Extracted data:

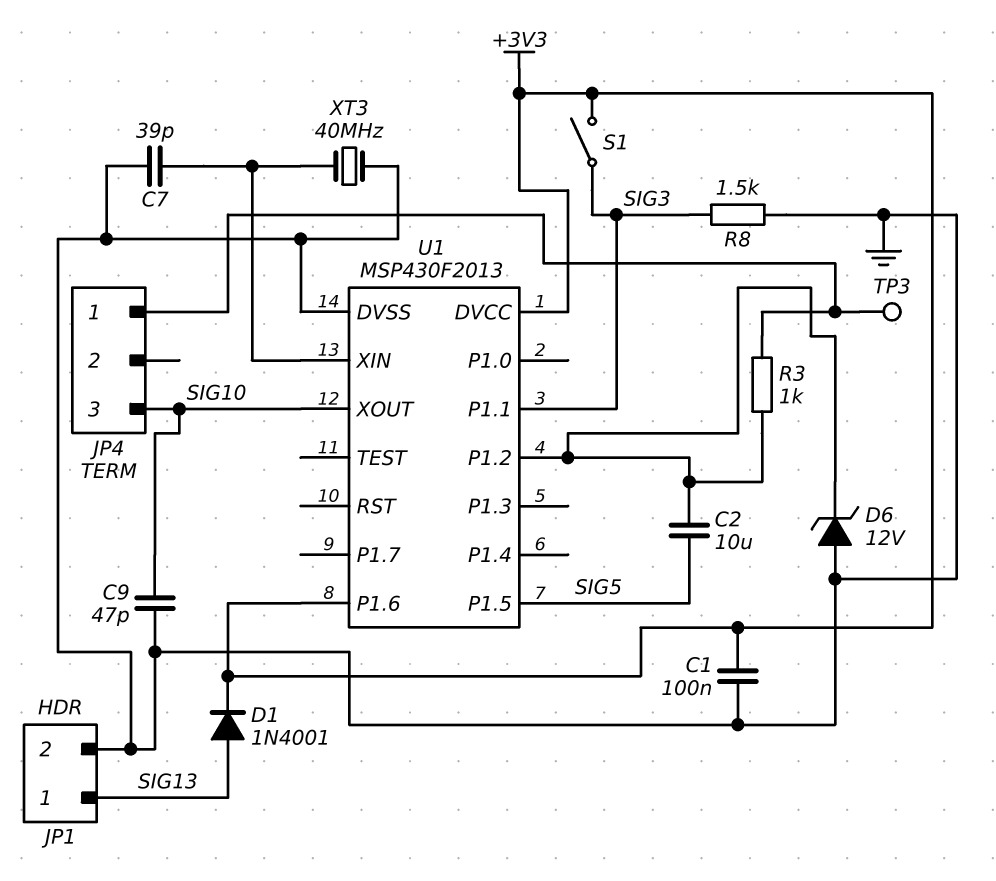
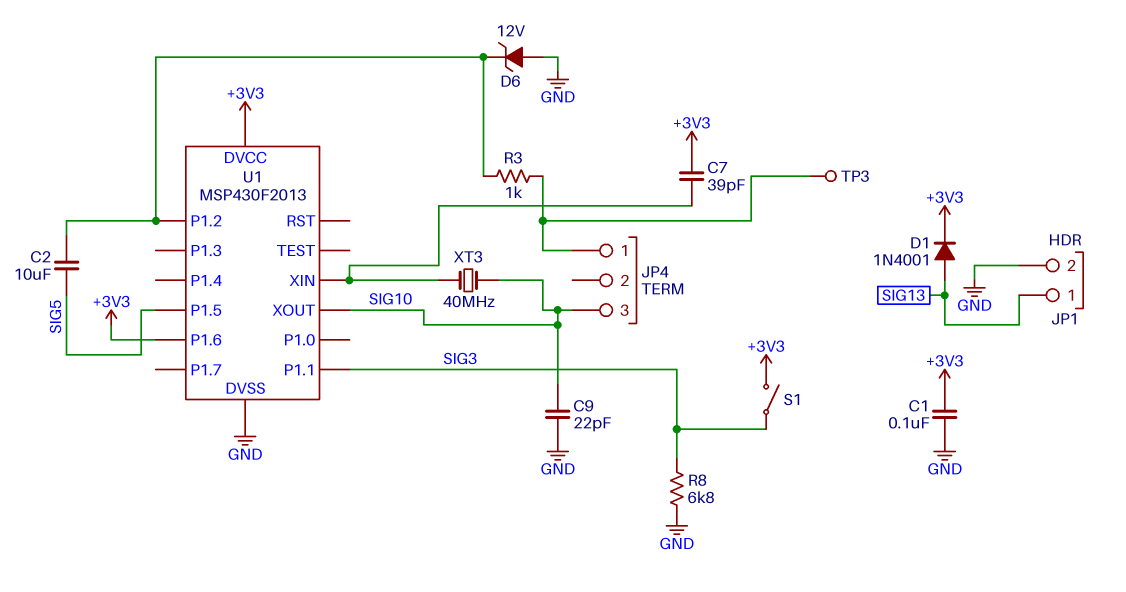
C7: 39pF (GND, U1/XIN) -> 39pF (+3V3, U1/XIN)
C9: 47pF (GND, SIG10) -> 22pF (GND, SIG10)
R8: 1.5k (GND, SIG3) -> 6.8k (GND, SIG3)
XT3: 40MHz (GND, U1/XIN) -> 40MHz (SIG10, U1/XIN)

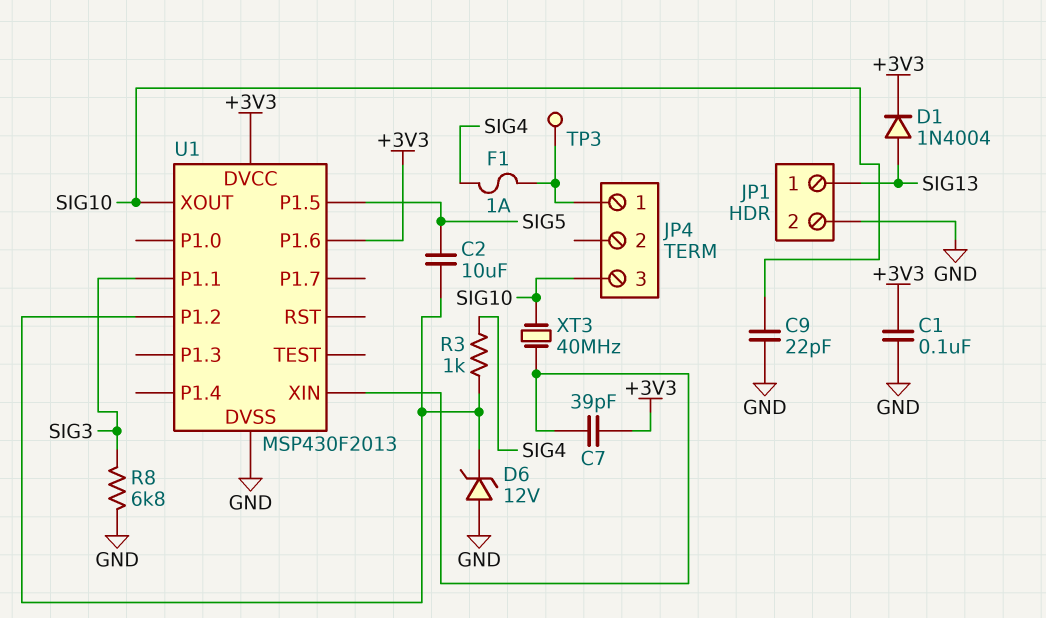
D1: diode 1N4001 (A SIG13, K +3V3) -> diode 1N4004 (A SIG13, K +3V3)
F1: none -> 1A (JP4/1, SIG4)
R3: 1k (JP4/1, U1/P1.2) -> 1k (SIG4, U1/P1.2)
S1: switch (+3V3, SIG3) -> none

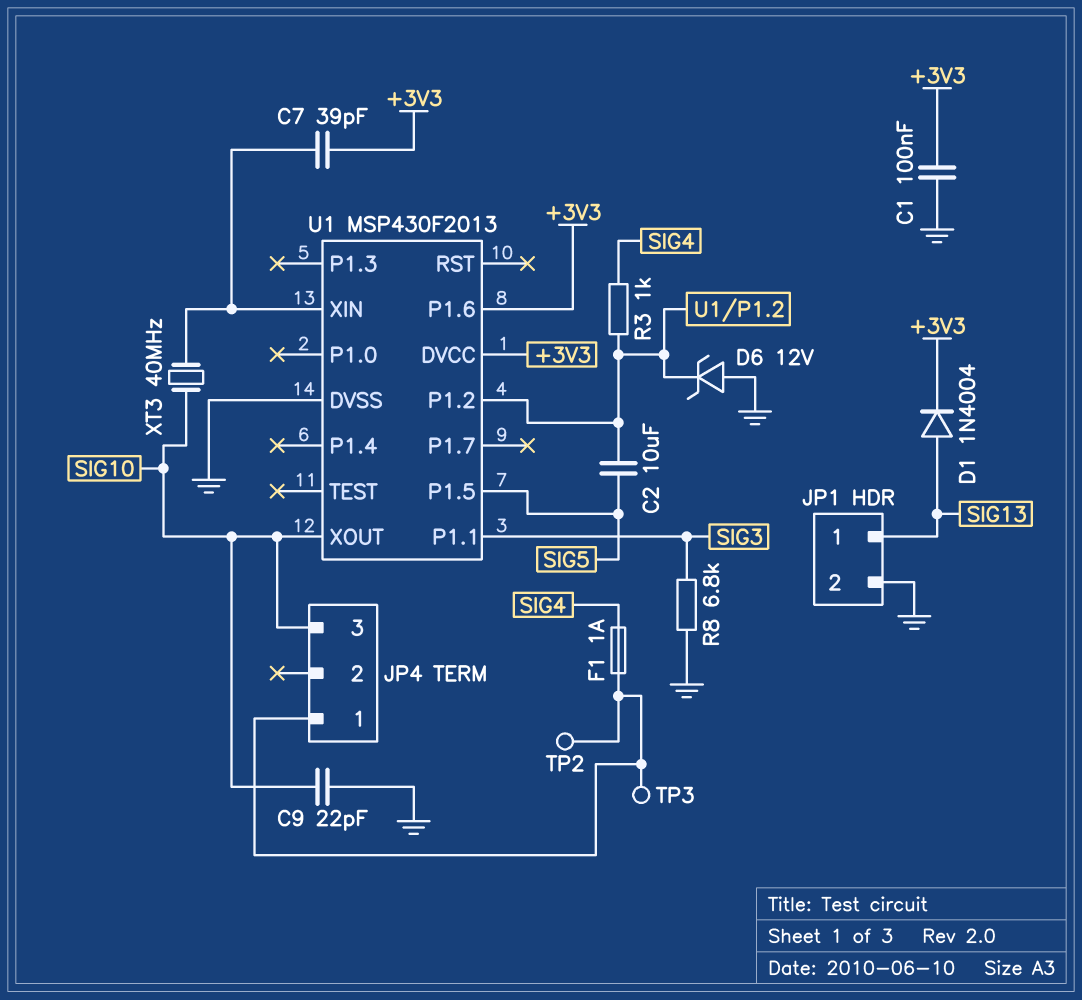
TP2: none -> test point (JP4/1)

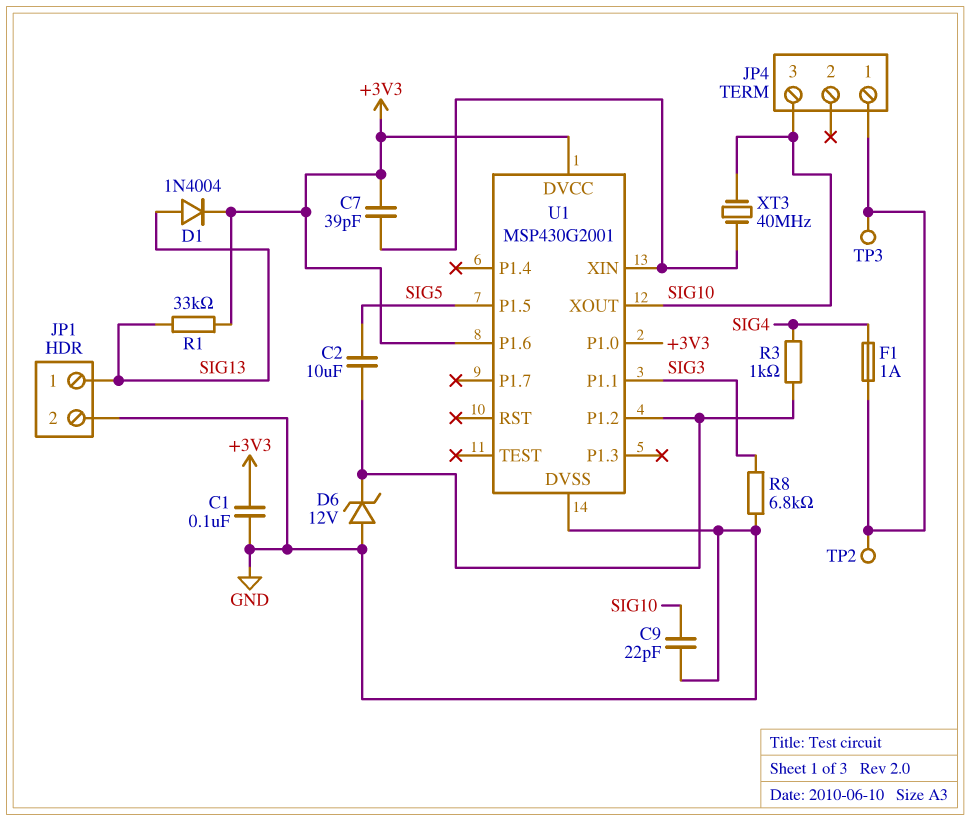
R1: none -> 33k (+3V3, SIG13)
U1: MSP430F2013 -> MSP430G2001
U1 pin P1.0: none -> +3V3

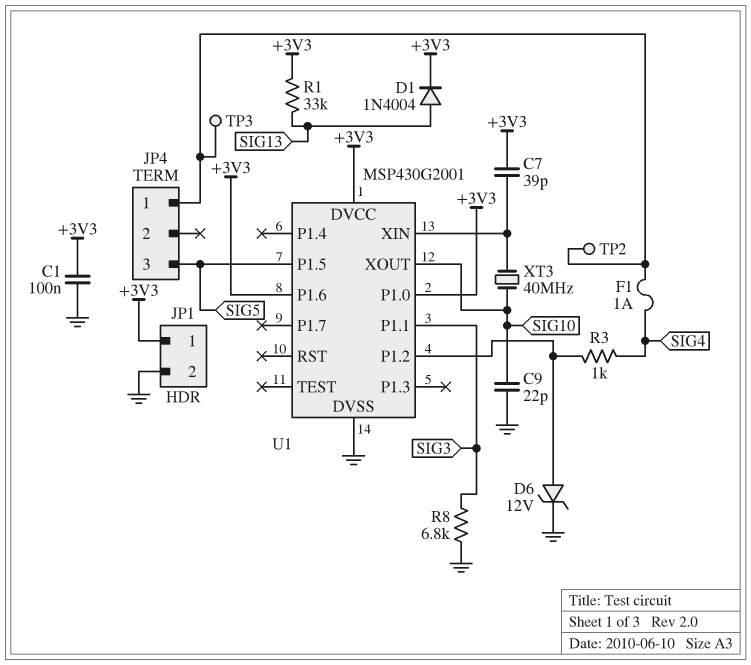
C2: 10uF (SIG5, U1/P1.2) -> none
D6: zener 12V (A GND, K U1/P1.2) -> zener 12V (A U1/P1.2, K GND)
JP1 pin 1: SIG13 -> +3V3
JP4 pin 3: SIG10 -> SIG5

Instructions to follow:
For each line above that contains "none", make a copy.

Worked solution:
F1: none -> 1A (JP4/1, SIG4)
S1: switch (+3V3, SIG3) -> none
TP2: none -> test point (JP4/1)
R1: none -> 33k (+3V3, SIG13)
U1 pin P1.0: none -> +3V3
C2: 10uF (SIG5, U1/P1.2) -> none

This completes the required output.